* [What the task asks]
Give the listing again word for word. Skip the pictures.

▼▼▼

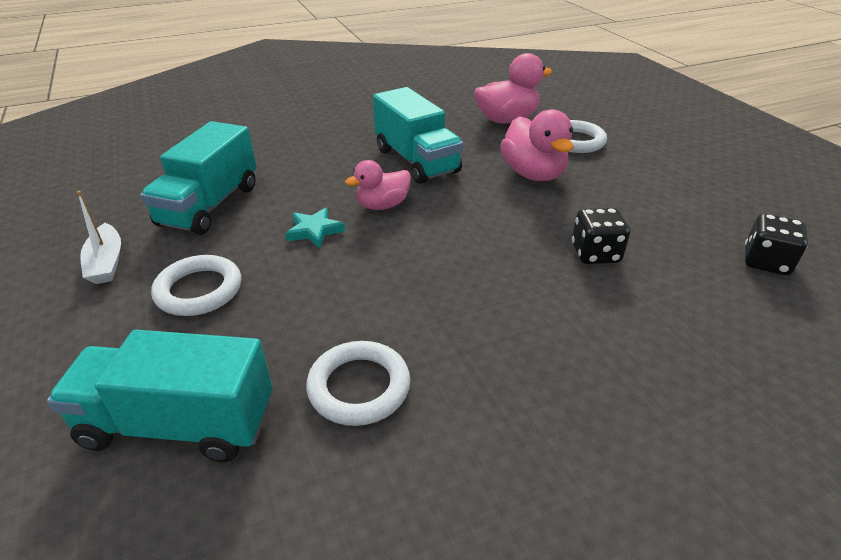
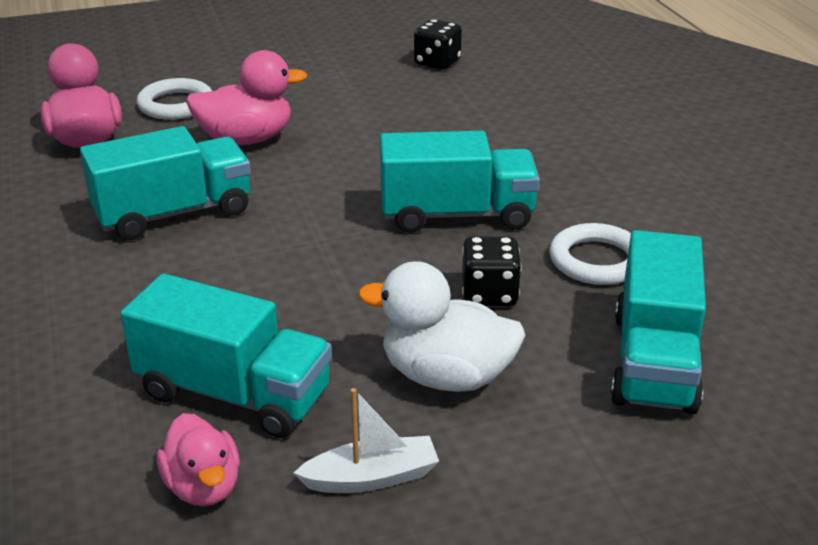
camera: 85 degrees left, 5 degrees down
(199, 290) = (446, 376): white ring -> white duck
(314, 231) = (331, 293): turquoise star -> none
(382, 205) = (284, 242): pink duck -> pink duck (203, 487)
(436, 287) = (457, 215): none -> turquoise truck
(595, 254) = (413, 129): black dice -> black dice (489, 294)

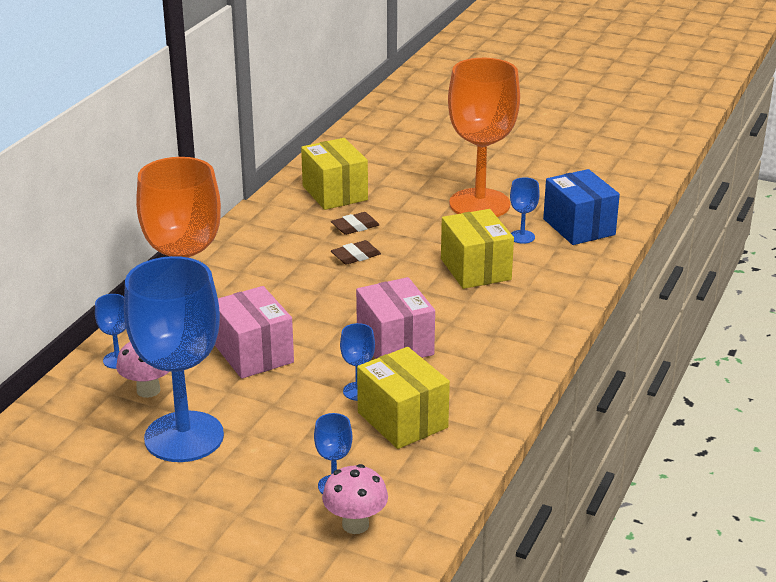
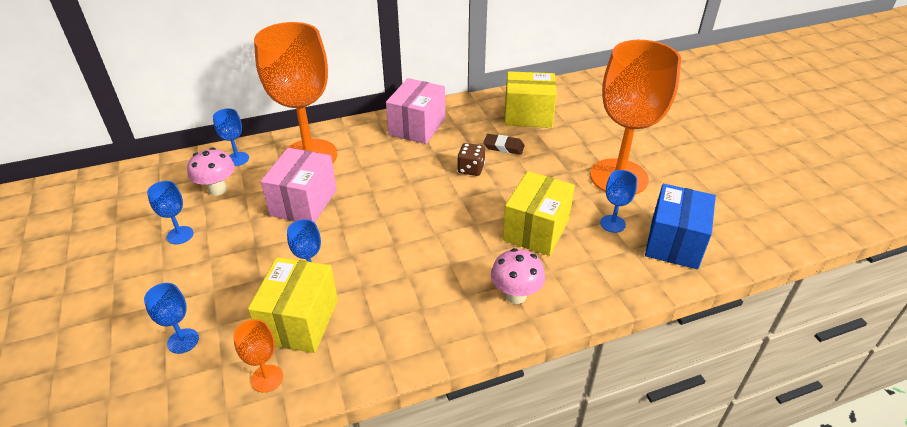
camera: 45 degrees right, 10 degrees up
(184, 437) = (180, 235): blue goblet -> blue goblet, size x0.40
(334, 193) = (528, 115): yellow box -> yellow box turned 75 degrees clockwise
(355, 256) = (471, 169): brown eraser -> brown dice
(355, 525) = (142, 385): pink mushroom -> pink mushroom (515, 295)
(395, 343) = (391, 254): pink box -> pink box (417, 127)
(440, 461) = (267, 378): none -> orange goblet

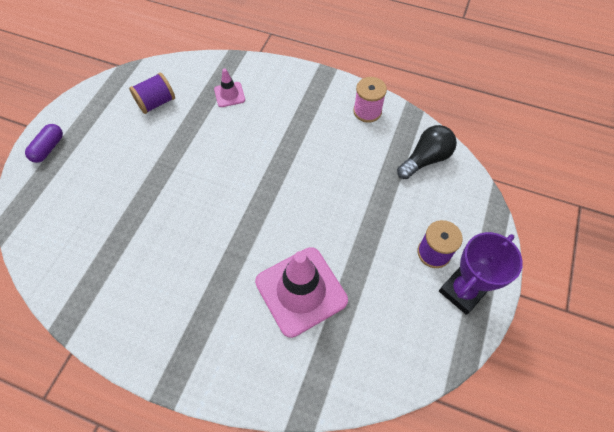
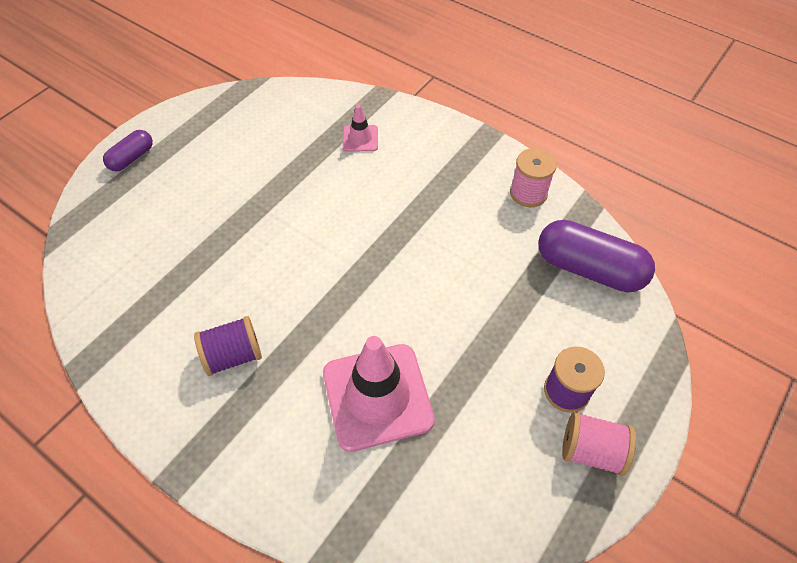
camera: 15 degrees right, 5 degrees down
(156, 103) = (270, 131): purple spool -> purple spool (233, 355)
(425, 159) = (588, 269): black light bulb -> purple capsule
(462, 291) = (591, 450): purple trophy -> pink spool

▲▲▲

* [Answer box]
camera: 85 degrees left, 5 degrees down
(199, 290) = (446, 376): white ring -> white duck
(314, 231) = (331, 293): turquoise star -> none
(382, 205) = (284, 242): pink duck -> pink duck (203, 487)
(436, 287) = (457, 215): none -> turquoise truck
(595, 254) = (413, 129): black dice -> black dice (489, 294)

camera: 45 degrees right, 10 degrees up
(184, 437) = (180, 235): blue goblet -> blue goblet, size x0.40
(334, 193) = (528, 115): yellow box -> yellow box turned 75 degrees clockwise
(355, 256) = (471, 169): brown eraser -> brown dice
(355, 525) = (142, 385): pink mushroom -> pink mushroom (515, 295)
(395, 343) = (391, 254): pink box -> pink box (417, 127)
(440, 461) = (267, 378): none -> orange goblet

camera: 15 degrees right, 5 degrees down
(156, 103) = (270, 131): purple spool -> purple spool (233, 355)
(425, 159) = (588, 269): black light bulb -> purple capsule
(462, 291) = (591, 450): purple trophy -> pink spool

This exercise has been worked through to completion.